▶ **Data records**:
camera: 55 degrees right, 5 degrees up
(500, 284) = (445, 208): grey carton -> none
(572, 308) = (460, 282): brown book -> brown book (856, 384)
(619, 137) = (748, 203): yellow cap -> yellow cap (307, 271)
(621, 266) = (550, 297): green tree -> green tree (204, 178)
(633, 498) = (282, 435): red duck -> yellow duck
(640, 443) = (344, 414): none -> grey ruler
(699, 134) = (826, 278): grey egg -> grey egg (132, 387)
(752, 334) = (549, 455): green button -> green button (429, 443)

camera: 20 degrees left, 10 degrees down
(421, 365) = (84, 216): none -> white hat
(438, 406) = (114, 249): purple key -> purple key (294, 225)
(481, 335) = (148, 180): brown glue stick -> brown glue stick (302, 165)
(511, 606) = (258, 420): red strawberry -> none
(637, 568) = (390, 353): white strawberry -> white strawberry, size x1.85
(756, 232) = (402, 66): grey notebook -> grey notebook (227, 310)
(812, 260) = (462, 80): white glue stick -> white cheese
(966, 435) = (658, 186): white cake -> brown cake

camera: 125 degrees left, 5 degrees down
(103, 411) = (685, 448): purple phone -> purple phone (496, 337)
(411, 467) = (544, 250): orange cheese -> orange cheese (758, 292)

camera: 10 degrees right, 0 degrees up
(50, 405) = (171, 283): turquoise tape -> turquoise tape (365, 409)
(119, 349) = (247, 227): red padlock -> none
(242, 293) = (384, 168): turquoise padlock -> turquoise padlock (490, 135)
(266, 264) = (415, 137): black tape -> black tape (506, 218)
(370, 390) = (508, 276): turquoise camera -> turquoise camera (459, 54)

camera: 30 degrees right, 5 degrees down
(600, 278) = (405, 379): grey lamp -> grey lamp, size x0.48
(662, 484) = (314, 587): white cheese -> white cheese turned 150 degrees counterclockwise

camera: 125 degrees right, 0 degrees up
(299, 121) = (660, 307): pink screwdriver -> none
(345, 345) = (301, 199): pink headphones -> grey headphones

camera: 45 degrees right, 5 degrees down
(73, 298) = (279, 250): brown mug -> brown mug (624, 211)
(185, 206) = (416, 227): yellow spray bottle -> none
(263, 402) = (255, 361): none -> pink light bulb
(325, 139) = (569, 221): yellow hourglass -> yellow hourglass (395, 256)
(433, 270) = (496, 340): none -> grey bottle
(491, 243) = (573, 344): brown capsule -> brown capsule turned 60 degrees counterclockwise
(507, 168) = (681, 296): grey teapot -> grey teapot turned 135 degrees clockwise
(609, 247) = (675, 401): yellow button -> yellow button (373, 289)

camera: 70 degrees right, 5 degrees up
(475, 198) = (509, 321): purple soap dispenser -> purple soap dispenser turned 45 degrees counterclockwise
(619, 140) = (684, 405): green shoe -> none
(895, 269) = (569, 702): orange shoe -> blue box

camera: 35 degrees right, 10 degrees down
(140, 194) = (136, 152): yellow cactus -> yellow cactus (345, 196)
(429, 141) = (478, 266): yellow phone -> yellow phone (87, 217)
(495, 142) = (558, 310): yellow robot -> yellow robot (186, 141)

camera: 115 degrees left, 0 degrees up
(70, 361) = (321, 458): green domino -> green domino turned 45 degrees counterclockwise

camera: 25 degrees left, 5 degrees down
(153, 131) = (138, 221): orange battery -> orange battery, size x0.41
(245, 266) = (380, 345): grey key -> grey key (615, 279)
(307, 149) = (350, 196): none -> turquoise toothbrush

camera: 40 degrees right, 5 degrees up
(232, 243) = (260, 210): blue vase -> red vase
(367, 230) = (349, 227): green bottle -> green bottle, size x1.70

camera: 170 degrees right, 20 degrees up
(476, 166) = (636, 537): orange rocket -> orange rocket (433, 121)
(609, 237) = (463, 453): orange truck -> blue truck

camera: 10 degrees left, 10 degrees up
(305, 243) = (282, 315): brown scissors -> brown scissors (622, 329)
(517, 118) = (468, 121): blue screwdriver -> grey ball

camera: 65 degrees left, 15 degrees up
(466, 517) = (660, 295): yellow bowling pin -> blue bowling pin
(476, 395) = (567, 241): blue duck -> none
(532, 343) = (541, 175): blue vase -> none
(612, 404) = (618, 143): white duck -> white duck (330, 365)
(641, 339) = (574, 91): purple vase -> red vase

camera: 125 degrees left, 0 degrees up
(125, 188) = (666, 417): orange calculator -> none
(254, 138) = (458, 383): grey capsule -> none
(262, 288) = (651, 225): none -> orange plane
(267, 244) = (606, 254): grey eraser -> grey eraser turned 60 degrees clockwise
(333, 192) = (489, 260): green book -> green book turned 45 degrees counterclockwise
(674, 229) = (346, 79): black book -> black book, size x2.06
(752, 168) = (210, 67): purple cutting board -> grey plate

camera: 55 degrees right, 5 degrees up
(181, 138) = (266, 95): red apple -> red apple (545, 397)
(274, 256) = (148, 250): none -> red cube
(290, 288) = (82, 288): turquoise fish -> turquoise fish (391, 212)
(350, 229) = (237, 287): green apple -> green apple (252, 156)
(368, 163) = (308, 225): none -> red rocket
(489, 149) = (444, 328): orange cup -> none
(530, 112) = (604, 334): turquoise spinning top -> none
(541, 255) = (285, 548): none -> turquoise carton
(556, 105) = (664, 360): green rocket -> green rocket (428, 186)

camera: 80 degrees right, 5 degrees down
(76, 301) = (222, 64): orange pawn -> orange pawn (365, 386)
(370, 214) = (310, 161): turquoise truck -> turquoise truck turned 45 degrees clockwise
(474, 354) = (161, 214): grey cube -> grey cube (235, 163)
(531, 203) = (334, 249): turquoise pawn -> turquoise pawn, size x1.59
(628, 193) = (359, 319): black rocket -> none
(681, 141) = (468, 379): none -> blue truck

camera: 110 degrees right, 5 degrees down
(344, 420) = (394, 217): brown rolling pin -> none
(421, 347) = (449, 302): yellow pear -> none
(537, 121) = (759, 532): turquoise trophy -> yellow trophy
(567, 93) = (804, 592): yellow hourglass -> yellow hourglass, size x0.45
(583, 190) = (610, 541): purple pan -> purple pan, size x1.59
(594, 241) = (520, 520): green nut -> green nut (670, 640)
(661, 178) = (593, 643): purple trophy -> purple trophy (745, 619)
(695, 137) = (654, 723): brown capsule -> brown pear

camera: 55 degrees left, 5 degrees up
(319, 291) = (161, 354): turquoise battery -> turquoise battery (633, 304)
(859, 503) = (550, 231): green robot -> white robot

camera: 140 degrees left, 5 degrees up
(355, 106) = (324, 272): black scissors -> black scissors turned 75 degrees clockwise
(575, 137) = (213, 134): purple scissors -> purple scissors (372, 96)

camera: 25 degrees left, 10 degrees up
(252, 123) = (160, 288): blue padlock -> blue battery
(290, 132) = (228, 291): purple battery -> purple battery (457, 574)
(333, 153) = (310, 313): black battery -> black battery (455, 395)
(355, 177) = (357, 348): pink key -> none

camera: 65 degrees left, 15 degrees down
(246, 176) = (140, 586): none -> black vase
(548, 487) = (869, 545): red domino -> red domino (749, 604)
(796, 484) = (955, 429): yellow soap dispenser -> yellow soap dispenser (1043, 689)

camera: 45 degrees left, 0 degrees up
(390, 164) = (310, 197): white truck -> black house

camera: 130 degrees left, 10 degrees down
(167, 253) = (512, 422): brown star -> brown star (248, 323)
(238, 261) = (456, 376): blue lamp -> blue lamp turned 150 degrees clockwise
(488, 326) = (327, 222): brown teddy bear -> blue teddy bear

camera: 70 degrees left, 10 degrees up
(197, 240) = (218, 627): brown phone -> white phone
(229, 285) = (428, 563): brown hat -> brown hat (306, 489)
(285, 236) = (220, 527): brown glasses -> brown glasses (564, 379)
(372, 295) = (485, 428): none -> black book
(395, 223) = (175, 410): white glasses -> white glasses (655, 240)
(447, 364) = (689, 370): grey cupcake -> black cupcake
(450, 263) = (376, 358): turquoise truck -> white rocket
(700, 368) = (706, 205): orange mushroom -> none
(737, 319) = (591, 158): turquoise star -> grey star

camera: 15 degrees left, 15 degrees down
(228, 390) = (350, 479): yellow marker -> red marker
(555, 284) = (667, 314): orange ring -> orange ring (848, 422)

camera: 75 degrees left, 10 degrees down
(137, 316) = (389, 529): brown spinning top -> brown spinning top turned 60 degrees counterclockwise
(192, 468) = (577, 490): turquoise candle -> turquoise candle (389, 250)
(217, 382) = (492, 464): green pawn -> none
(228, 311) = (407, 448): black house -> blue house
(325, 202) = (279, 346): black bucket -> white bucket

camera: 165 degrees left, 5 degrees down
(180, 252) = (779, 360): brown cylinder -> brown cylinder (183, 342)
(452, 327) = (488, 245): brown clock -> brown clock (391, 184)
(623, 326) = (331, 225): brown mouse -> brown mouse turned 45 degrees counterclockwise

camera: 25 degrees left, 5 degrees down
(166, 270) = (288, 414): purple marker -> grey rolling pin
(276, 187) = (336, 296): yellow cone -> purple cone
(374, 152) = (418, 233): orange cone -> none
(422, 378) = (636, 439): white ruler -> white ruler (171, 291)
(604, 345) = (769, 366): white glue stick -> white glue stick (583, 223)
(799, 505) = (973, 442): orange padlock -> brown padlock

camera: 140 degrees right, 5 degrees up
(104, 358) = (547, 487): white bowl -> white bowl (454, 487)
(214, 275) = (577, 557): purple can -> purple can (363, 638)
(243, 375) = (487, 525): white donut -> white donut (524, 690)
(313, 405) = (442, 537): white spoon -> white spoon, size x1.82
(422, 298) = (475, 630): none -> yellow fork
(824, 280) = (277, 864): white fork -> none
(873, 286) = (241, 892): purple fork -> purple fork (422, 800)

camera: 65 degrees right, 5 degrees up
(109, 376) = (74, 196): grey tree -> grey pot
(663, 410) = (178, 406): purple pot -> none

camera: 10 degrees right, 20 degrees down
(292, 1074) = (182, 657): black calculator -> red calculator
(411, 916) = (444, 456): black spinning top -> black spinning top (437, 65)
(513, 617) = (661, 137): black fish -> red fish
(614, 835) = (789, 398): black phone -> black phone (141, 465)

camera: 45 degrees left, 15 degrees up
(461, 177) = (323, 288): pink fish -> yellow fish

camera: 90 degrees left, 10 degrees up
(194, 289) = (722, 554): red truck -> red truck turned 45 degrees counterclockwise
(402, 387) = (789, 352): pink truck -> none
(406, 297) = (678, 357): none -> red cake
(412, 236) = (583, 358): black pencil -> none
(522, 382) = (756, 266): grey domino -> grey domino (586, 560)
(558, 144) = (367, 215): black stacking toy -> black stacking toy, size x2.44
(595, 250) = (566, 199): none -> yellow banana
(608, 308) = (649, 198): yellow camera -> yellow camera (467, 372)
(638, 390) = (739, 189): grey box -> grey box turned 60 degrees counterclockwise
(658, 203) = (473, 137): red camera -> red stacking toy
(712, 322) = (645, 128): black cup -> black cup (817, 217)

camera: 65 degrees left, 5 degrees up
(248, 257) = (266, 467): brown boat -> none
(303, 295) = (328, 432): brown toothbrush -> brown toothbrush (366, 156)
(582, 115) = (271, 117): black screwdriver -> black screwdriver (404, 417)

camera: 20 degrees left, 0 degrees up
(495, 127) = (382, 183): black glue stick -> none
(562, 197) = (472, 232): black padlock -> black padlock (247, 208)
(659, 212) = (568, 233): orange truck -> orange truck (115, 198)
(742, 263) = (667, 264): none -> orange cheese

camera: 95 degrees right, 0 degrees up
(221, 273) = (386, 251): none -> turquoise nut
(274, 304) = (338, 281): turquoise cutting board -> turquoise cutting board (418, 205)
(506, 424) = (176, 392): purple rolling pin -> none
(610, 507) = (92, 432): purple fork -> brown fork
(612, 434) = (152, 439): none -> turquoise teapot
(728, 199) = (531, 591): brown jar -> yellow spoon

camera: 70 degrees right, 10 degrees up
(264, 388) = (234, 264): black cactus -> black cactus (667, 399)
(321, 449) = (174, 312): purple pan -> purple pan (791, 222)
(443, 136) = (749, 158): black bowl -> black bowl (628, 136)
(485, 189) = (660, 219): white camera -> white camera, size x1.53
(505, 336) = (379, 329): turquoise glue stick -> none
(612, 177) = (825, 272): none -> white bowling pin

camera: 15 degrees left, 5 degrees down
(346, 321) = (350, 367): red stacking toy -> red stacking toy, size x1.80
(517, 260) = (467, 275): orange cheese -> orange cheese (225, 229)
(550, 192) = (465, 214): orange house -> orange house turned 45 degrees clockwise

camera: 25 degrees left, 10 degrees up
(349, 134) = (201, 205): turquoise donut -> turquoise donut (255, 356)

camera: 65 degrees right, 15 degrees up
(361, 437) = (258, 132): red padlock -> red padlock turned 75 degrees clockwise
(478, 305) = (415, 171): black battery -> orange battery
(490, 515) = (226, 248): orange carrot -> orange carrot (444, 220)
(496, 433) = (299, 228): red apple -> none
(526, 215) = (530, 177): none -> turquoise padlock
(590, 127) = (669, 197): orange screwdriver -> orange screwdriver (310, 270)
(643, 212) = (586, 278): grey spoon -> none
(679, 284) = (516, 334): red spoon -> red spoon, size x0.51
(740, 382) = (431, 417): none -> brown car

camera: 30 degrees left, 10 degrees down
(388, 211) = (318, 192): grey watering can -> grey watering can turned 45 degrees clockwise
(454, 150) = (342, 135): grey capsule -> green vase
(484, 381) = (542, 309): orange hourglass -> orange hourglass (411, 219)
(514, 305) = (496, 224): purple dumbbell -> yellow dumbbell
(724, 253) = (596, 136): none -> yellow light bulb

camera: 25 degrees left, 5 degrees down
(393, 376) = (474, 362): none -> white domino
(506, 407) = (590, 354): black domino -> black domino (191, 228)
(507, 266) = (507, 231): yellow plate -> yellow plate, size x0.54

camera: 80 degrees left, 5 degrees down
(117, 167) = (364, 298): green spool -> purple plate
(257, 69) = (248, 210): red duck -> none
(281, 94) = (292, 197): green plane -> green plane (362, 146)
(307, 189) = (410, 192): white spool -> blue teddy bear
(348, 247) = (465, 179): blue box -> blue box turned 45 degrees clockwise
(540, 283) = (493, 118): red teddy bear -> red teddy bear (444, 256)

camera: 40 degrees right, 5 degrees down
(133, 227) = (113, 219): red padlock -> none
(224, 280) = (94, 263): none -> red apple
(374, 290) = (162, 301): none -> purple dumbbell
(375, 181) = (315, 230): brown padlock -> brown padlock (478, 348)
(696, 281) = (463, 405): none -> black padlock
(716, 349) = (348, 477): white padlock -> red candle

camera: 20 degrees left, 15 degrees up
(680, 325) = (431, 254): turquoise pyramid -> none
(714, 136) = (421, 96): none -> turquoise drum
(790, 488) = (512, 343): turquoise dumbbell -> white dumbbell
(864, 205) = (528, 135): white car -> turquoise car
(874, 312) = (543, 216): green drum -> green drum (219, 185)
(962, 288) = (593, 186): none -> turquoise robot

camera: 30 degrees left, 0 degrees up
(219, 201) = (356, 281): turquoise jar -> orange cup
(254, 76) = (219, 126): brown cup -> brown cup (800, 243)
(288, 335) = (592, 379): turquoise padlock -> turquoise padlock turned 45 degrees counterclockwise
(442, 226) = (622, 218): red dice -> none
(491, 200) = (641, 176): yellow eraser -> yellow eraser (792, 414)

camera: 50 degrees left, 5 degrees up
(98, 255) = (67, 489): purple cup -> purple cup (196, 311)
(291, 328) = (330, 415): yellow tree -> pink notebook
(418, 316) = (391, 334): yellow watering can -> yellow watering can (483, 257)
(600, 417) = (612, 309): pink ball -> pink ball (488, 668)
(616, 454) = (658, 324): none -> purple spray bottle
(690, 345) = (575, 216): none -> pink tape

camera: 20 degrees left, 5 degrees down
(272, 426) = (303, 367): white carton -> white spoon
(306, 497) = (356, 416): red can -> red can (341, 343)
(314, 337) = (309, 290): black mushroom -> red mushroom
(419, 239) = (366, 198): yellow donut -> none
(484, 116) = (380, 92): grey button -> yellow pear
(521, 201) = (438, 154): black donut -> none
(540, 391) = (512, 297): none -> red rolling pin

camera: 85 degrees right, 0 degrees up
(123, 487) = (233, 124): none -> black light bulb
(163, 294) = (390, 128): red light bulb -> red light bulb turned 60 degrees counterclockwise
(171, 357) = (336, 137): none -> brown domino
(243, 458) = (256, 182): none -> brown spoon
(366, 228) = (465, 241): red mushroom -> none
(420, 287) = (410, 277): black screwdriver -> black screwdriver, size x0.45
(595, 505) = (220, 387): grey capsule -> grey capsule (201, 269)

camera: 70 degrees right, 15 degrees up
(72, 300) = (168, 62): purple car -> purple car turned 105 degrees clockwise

▶ **Exercise**: Where the word "apple" is present in a line of the listing, copy that line.

▶ **Task response**:
(181, 138) = (266, 95): red apple -> red apple (545, 397)
(350, 229) = (237, 287): green apple -> green apple (252, 156)
(496, 433) = (299, 228): red apple -> none
(224, 280) = (94, 263): none -> red apple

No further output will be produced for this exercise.